● Aim of the task: Reproduce the whole of the records exactly, and make sure no picture is carried into the result.

[Spatial object tracking data]
Segment Open

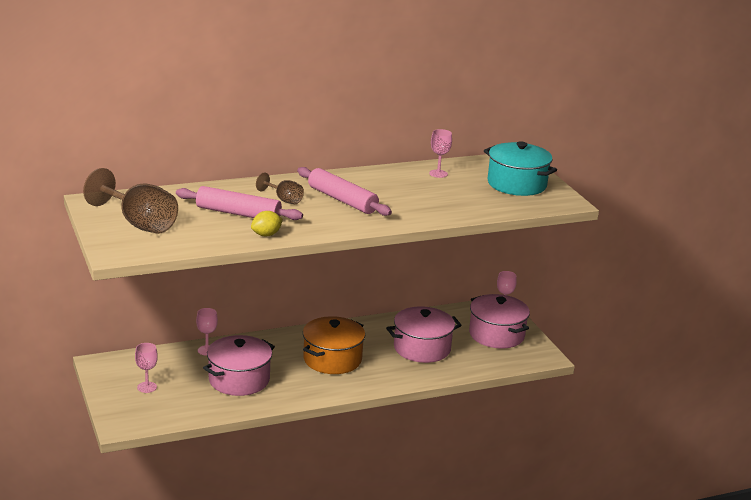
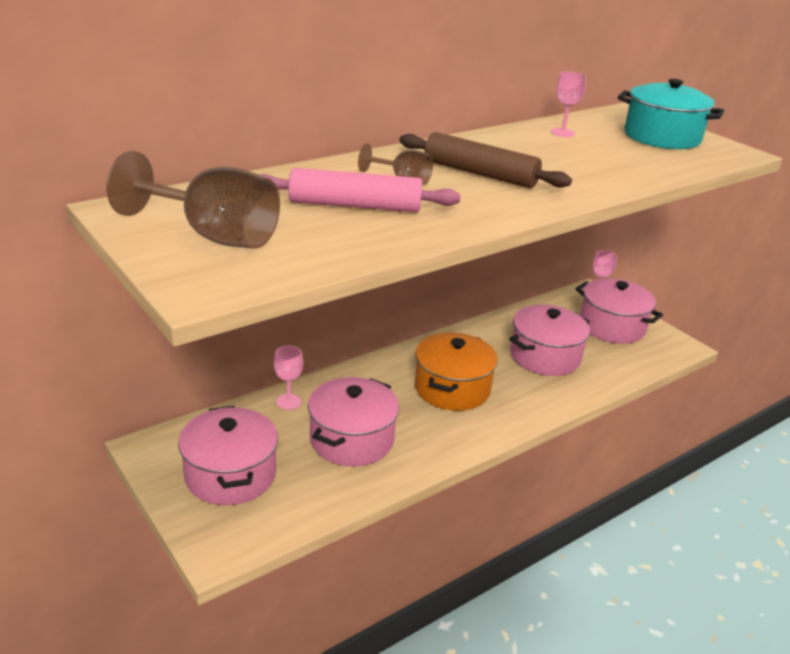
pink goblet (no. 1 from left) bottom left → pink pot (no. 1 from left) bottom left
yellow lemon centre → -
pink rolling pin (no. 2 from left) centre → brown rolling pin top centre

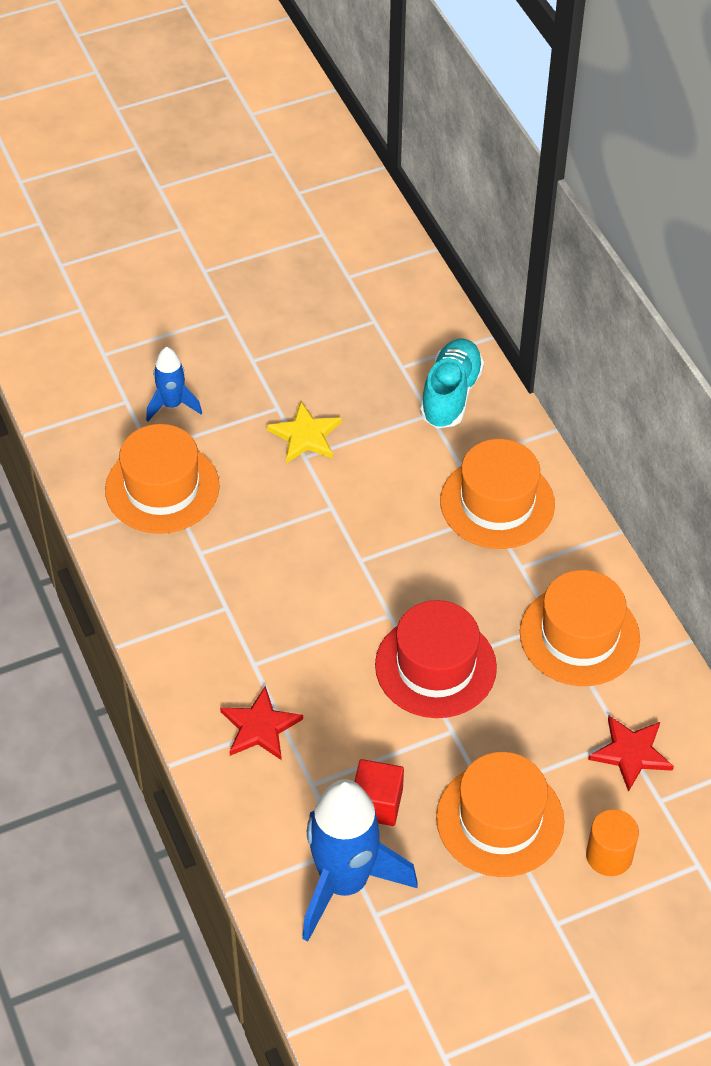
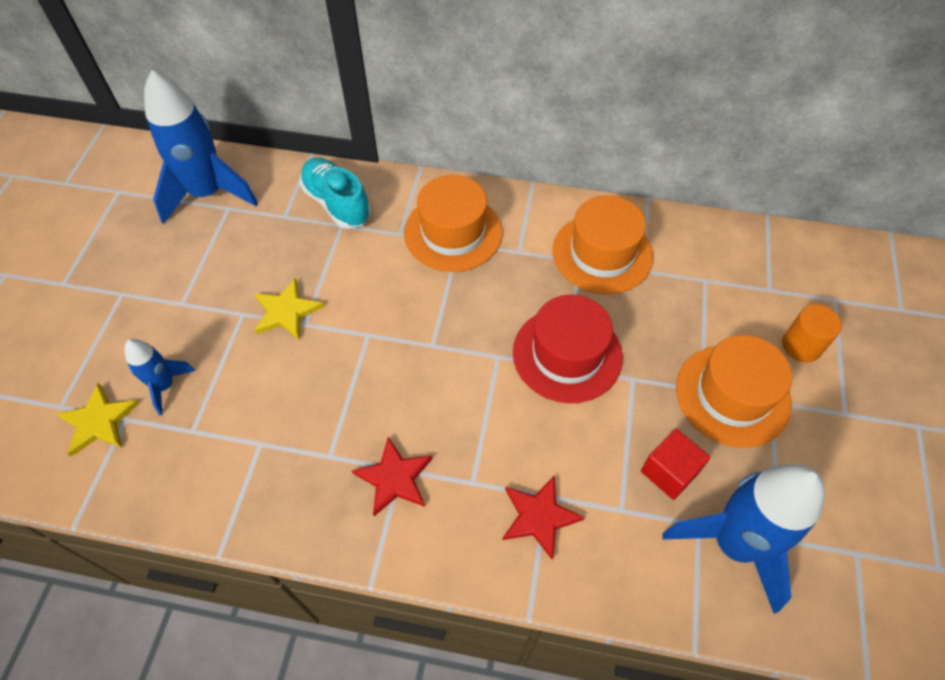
orange hat (no. 1 from left) middle left → -
red star (no. 2 from left in the first image) bottom right → red star (no. 1 from left) bottom centre, relocated
- → yellow star (no. 1 from left) middle left
- → blue rocket (no. 2 from left) top left

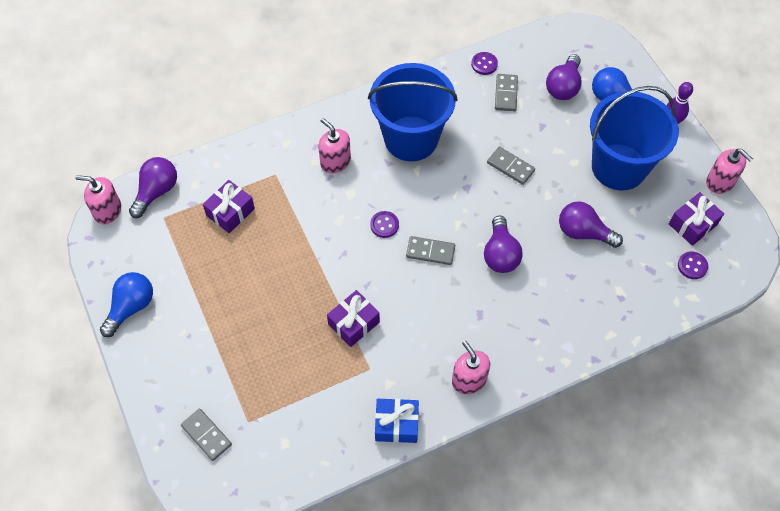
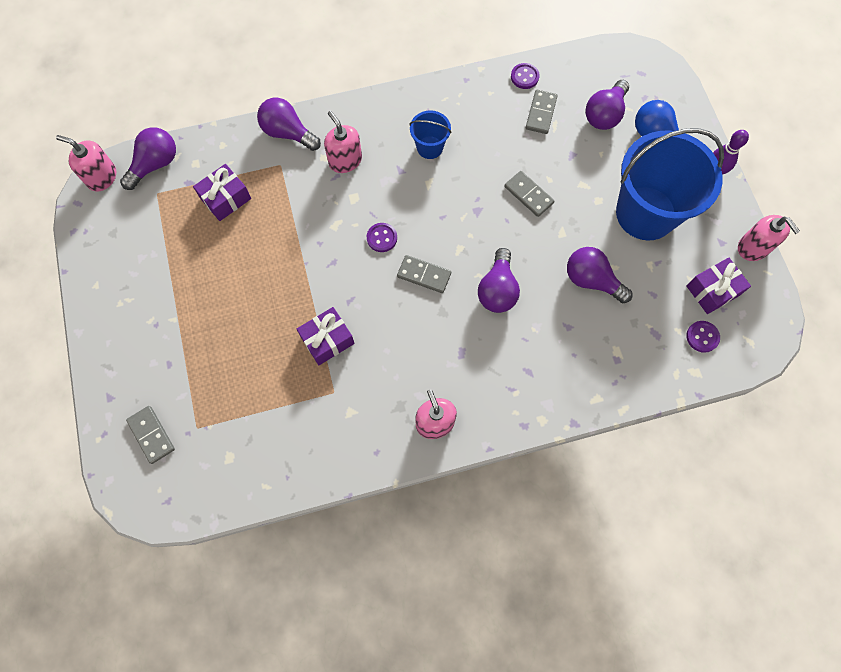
blue light bulb (no. 1 from left) middle left → -
blue bucket (no. 1 from left) top centre, x0.45
blue gift bottom centre → -
- → purple light bulb (no. 2 from left) top centre

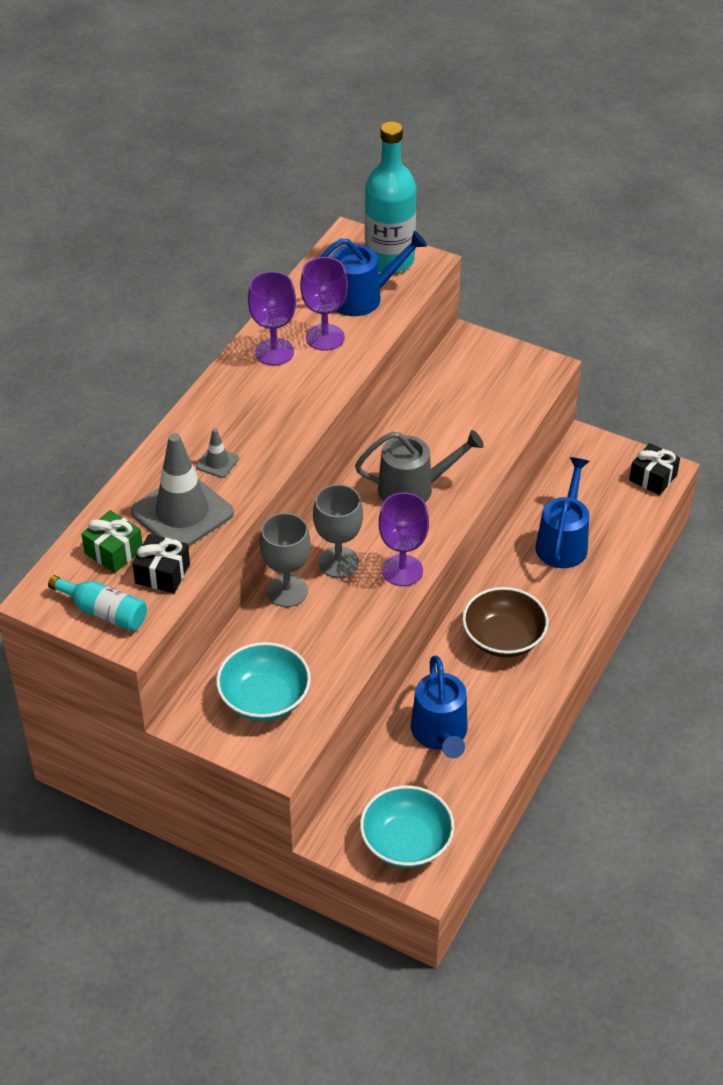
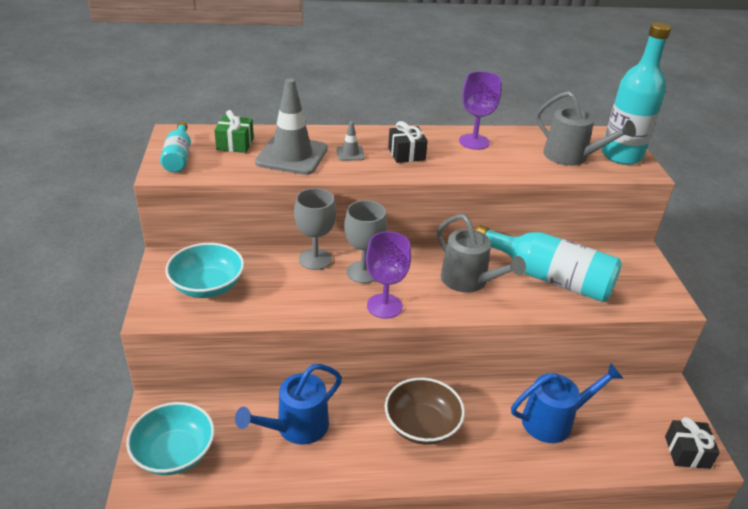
black gift (no. 1 from left) middle left → black gift (no. 1 from left) top centre, relocated
purple goblet (no. 2 from left) top centre → -
blue watering can (no. 1 from left) top centre → grey watering can (no. 2 from left) top right
- → turquoise bottle (no. 2 from left) middle right

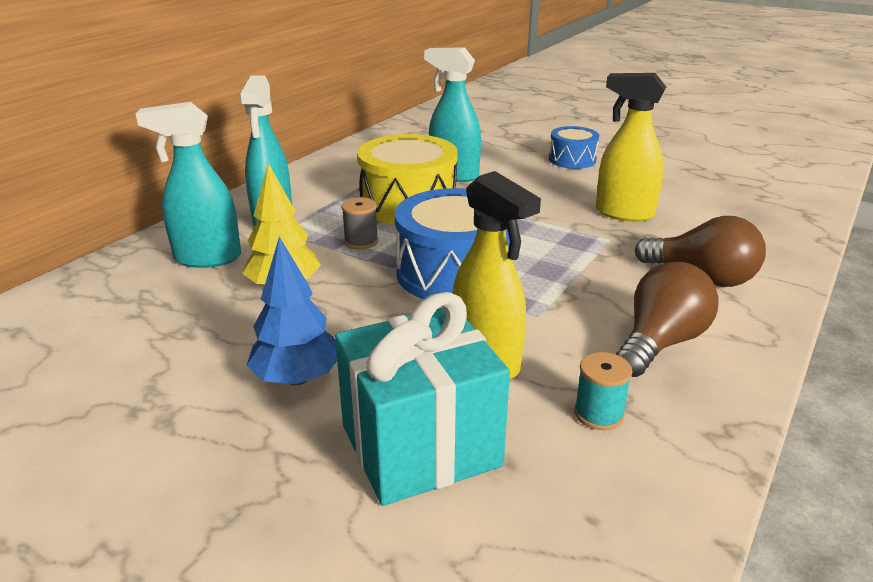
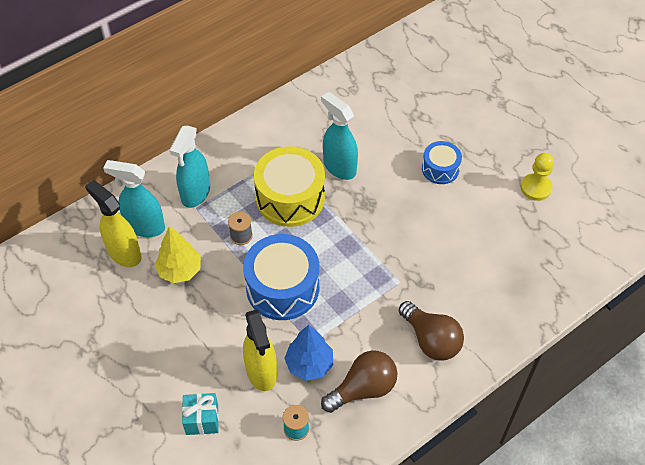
blue tree centre → blue tree bottom centre, relocated
turquoise gift bottom centre → turquoise gift bottom left, x0.52
yellow spray bottle (no. 2 from left in the first image) top right → yellow spray bottle (no. 1 from left) middle left, relocated
- → yellow pawn middle right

Segment Closed

● Response to the exercise:
pink goblet (no. 1 from left) bottom left → pink pot (no. 1 from left) bottom left
yellow lemon centre → -
pink rolling pin (no. 2 from left) centre → brown rolling pin top centre

orange hat (no. 1 from left) middle left → -
red star (no. 2 from left in the first image) bottom right → red star (no. 1 from left) bottom centre, relocated
- → yellow star (no. 1 from left) middle left
- → blue rocket (no. 2 from left) top left

blue light bulb (no. 1 from left) middle left → -
blue bucket (no. 1 from left) top centre, x0.45
blue gift bottom centre → -
- → purple light bulb (no. 2 from left) top centre

black gift (no. 1 from left) middle left → black gift (no. 1 from left) top centre, relocated
purple goblet (no. 2 from left) top centre → -
blue watering can (no. 1 from left) top centre → grey watering can (no. 2 from left) top right
- → turquoise bottle (no. 2 from left) middle right

blue tree centre → blue tree bottom centre, relocated
turquoise gift bottom centre → turquoise gift bottom left, x0.52
yellow spray bottle (no. 2 from left in the first image) top right → yellow spray bottle (no. 1 from left) middle left, relocated
- → yellow pawn middle right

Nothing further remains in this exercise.